What to do:
Exactly reproduce the lines from the one holding "black cross: rotated" through the end of the records, including both boundary lines but no pictures.

Material for the task:
[Start of Attachment]

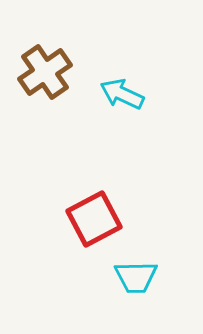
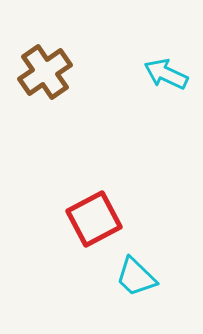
cyan arrow: moved 44 px right, 20 px up
cyan trapezoid: rotated 45 degrees clockwise
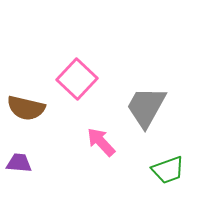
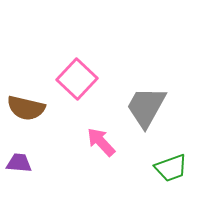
green trapezoid: moved 3 px right, 2 px up
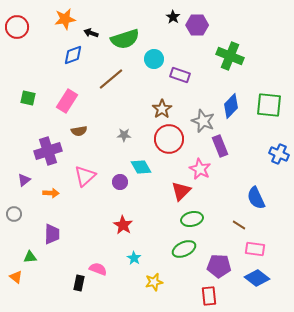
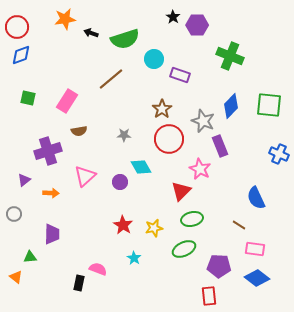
blue diamond at (73, 55): moved 52 px left
yellow star at (154, 282): moved 54 px up
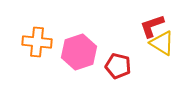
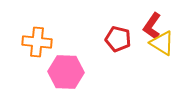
red L-shape: rotated 36 degrees counterclockwise
pink hexagon: moved 13 px left, 20 px down; rotated 20 degrees clockwise
red pentagon: moved 27 px up
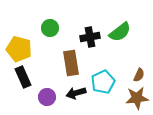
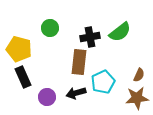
brown rectangle: moved 8 px right, 1 px up; rotated 15 degrees clockwise
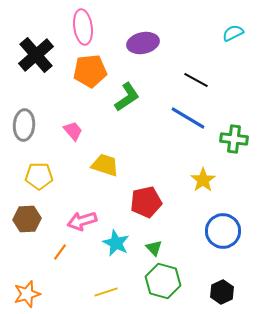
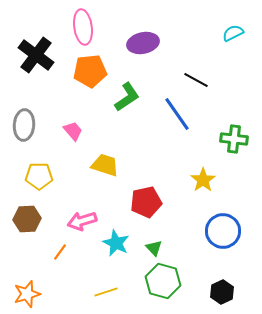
black cross: rotated 12 degrees counterclockwise
blue line: moved 11 px left, 4 px up; rotated 24 degrees clockwise
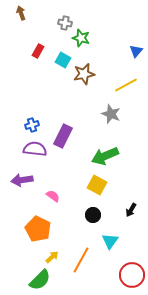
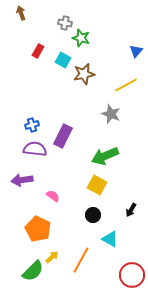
cyan triangle: moved 2 px up; rotated 36 degrees counterclockwise
green semicircle: moved 7 px left, 9 px up
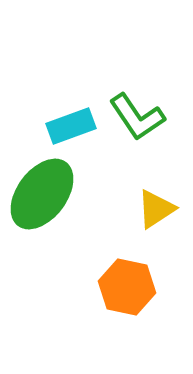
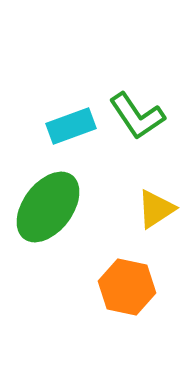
green L-shape: moved 1 px up
green ellipse: moved 6 px right, 13 px down
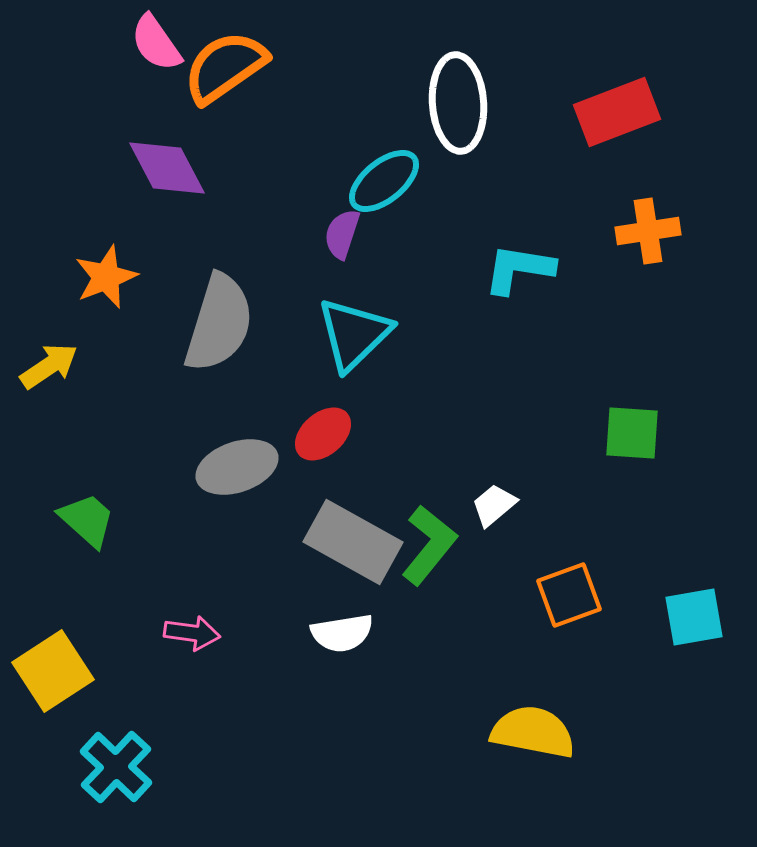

[End of Attachment]

Response:
black cross: rotated 12 degrees counterclockwise
blue line: moved 11 px left, 4 px up; rotated 24 degrees clockwise
cyan triangle: moved 2 px up; rotated 36 degrees counterclockwise
green semicircle: moved 7 px left, 9 px up
green L-shape: moved 1 px up
green ellipse: moved 6 px right, 13 px down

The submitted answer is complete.